- **YOUR ASSIGNMENT**: The answer should consist of each line below that contains the word "yellow".

- **Object tracking records**:
====

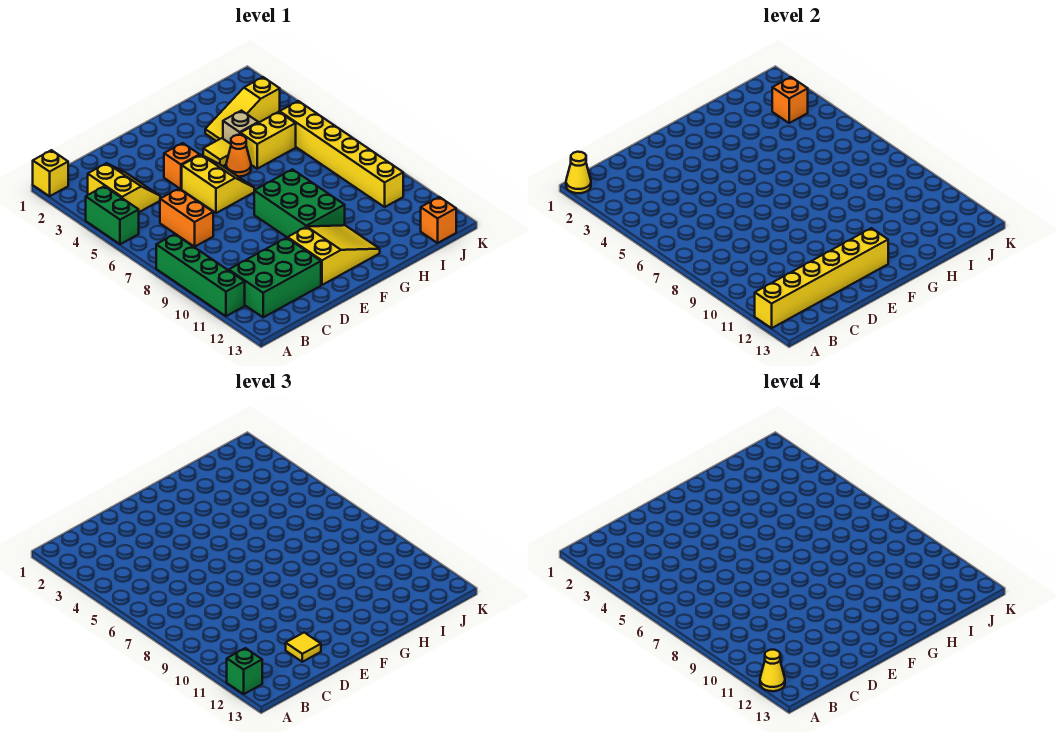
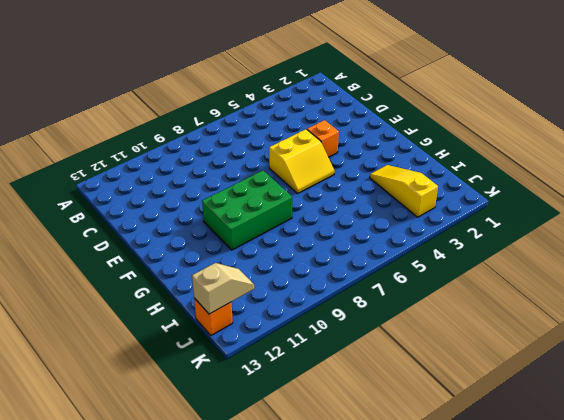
tan slope J12:J13 level 2 top 13 -> none
none -> yellow brick A1 level 1
none -> green brick A4:A5 level 1
none -> green brick A8:A11 level 1

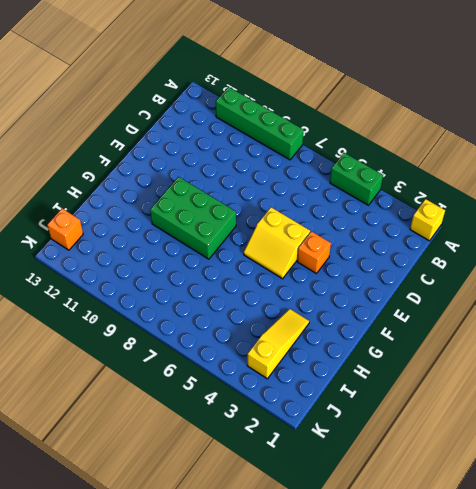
none -> yellow slope B3:C4 level 1 top B
none -> green brick B11:D12 level 1
none -> orange brick C6:C7 level 1

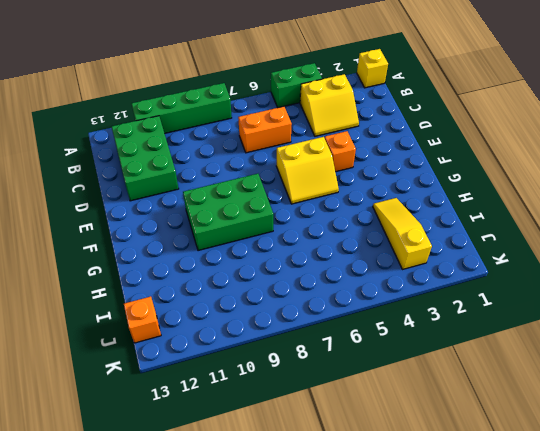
none -> yellow slope E11:G12 level 1 top E
none -> yellow tile G4 level 1
none -> orange cone G5 level 1

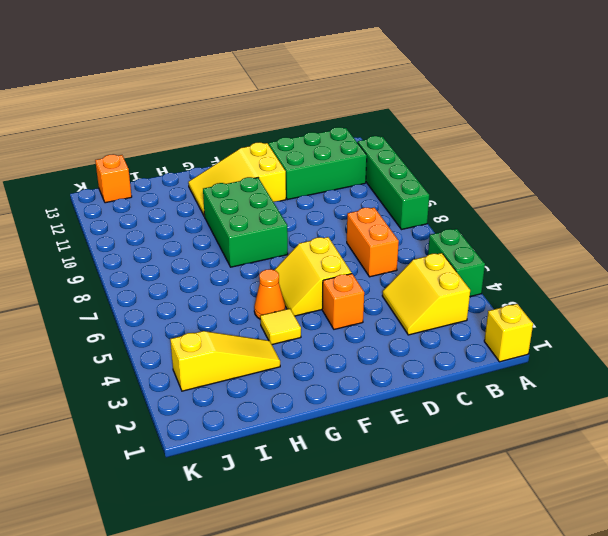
none -> tan brick H4 level 1
none -> yellow brick H5:I5 level 1
none -> yellow brick J5:J10 level 1

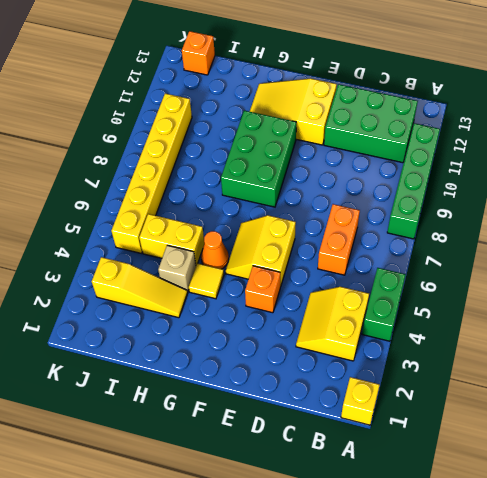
none -> yellow cone A1 level 2
none -> yellow brick A12:F12 level 2
none -> orange brick J3 level 2

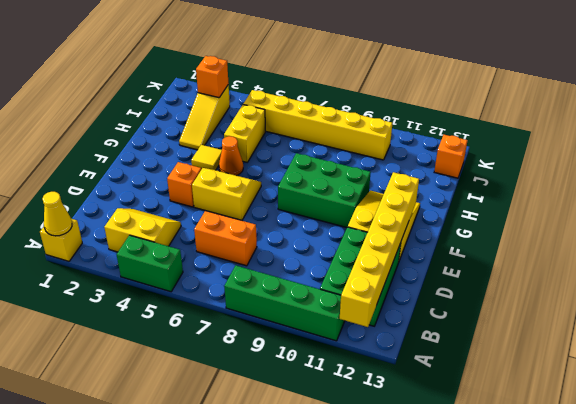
none -> tan brick H4 level 1
none -> green brick A12 level 3
none -> yellow tile D12 level 3

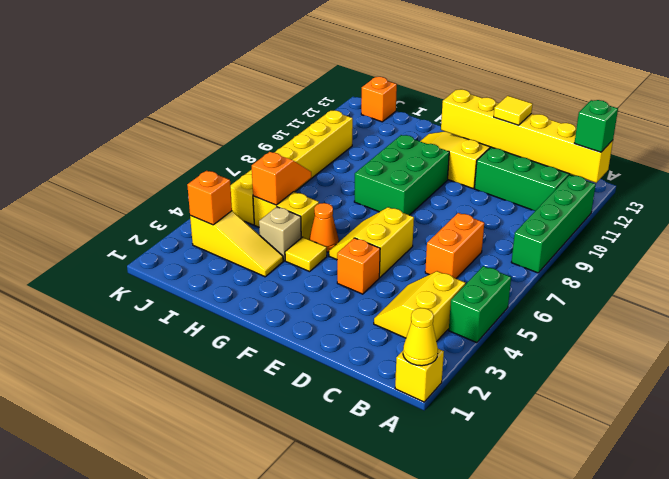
orange slope I5:I6 level 2 top 5 -> none
none -> yellow cone A12 level 4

====

- **RESULT BELOW**:
none -> yellow brick A1 level 1
none -> yellow slope B3:C4 level 1 top B
none -> yellow slope E11:G12 level 1 top E
none -> yellow tile G4 level 1
none -> yellow brick H5:I5 level 1
none -> yellow brick J5:J10 level 1
none -> yellow cone A1 level 2
none -> yellow brick A12:F12 level 2
none -> yellow tile D12 level 3
none -> yellow cone A12 level 4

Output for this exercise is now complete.